Working data =>
╭──

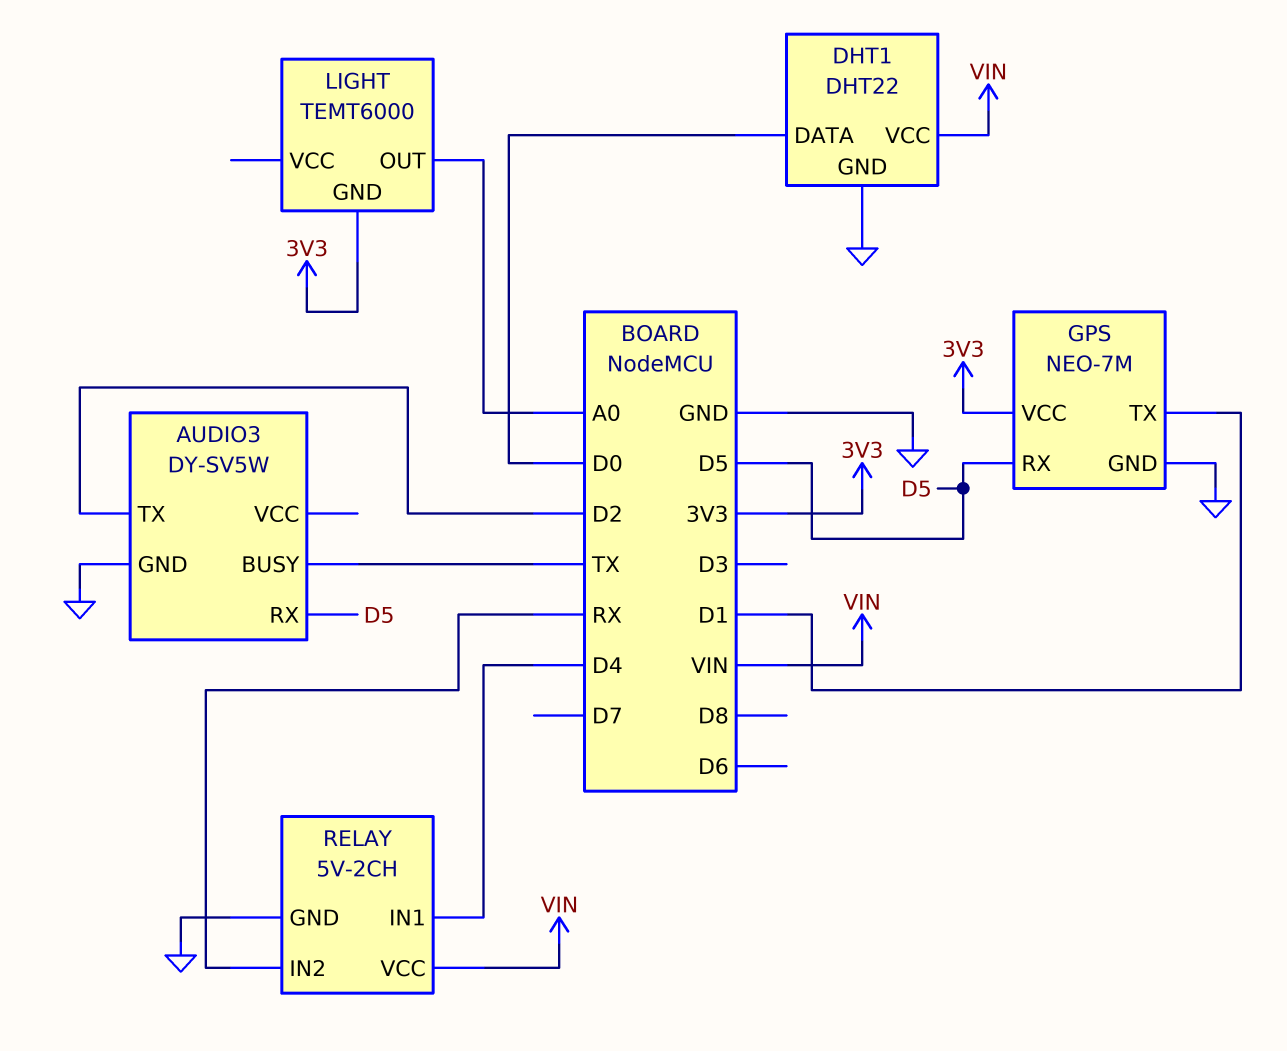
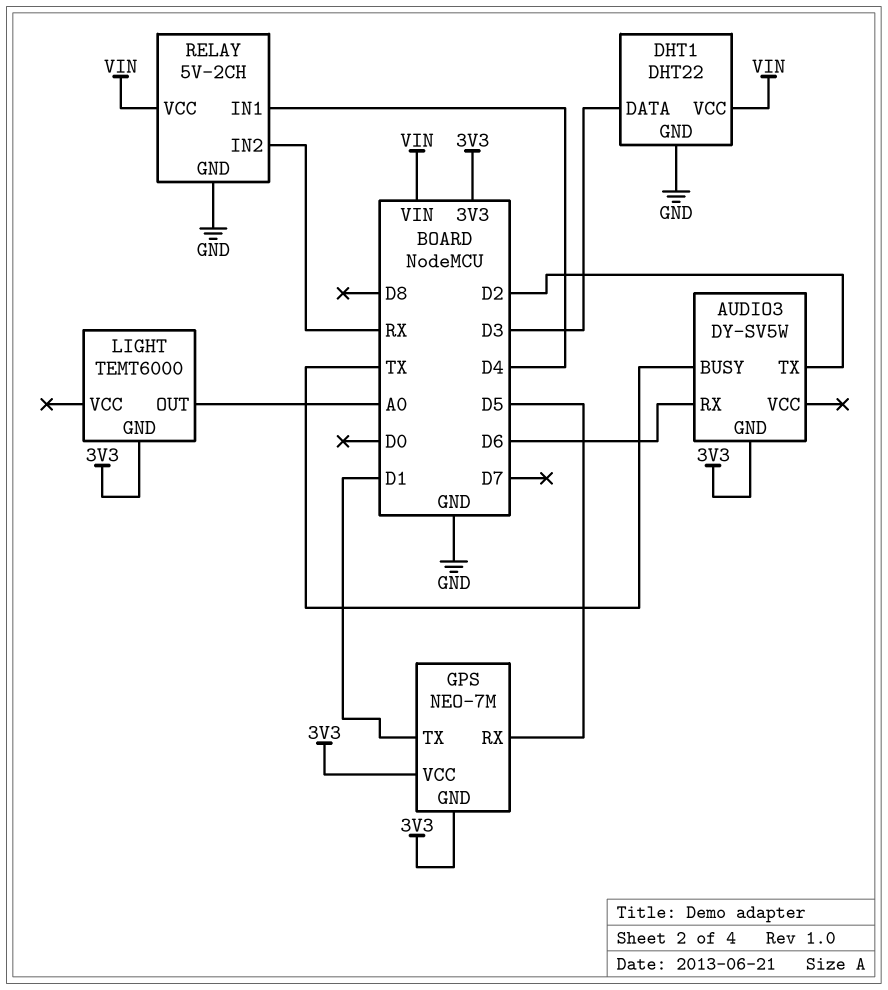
AUDIO3 pin GND: GND -> 3V3
AUDIO3 pin RX: D5 -> D6
DHT1 pin DATA: D0 -> D3
GPS pin GND: GND -> 3V3

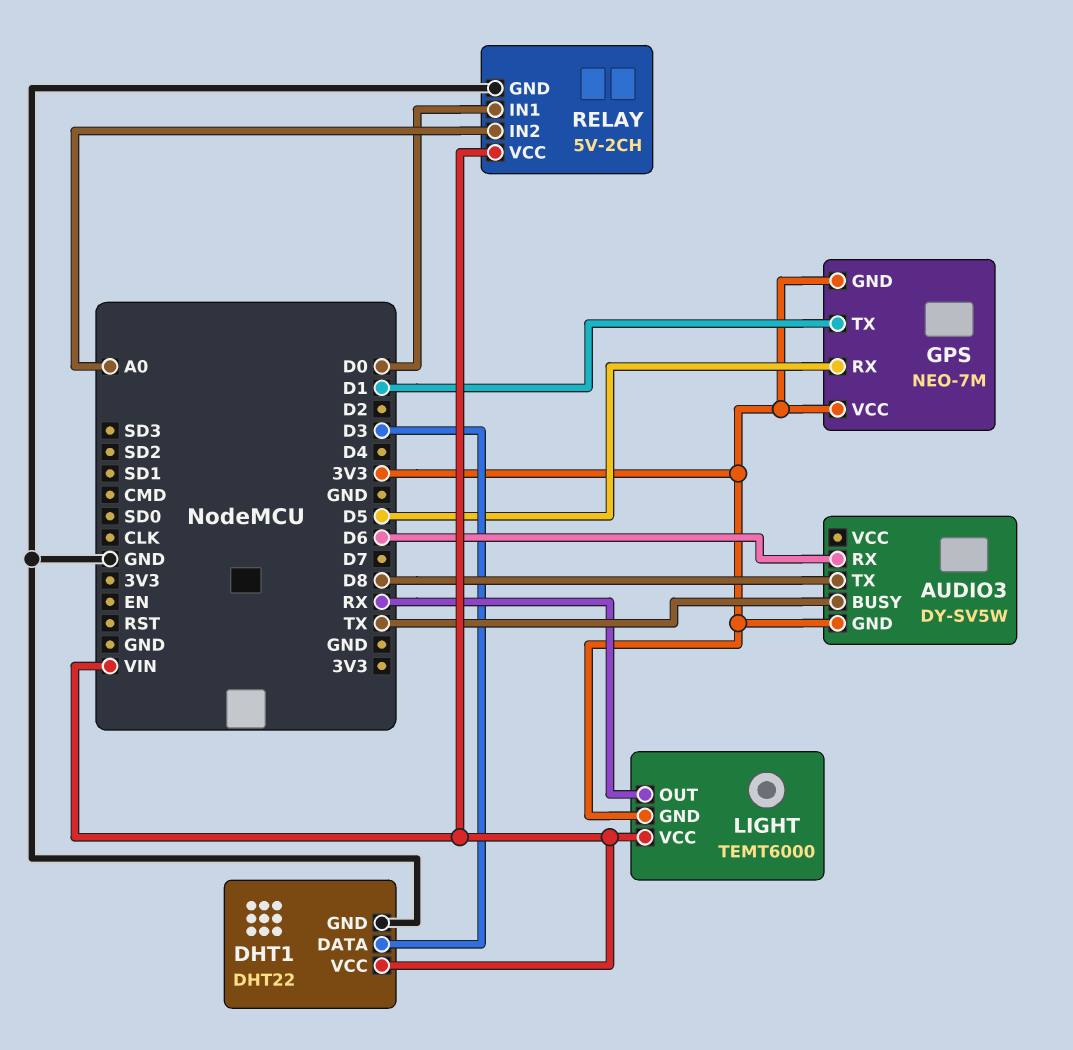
AUDIO3 pin TX: D2 -> D8
LIGHT pin OUT: A0 -> RX
LIGHT pin VCC: none -> VIN
RELAY pin IN1: D4 -> D0
RELAY pin IN2: RX -> A0

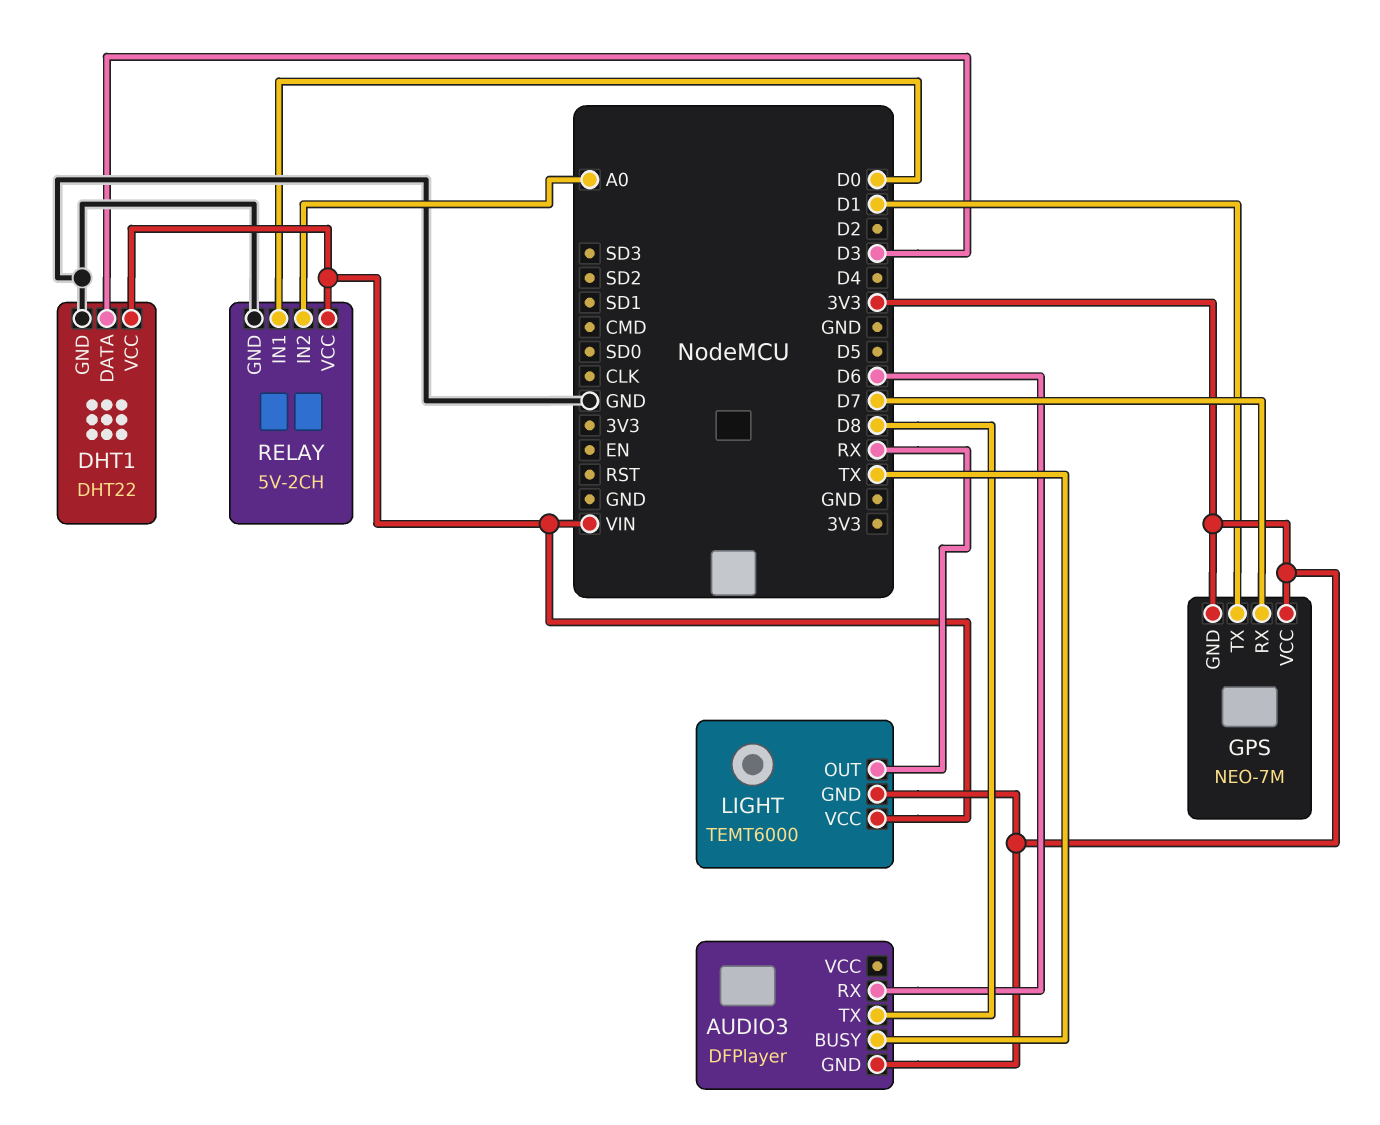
AUDIO3: DY-SV5W -> DFPlayer
GPS pin RX: D5 -> D7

╰──

Instructions to follow =>
Across the entries above, find each line with the word "RELAY" and please copy it out.

Your response =>
RELAY pin IN1: D4 -> D0
RELAY pin IN2: RX -> A0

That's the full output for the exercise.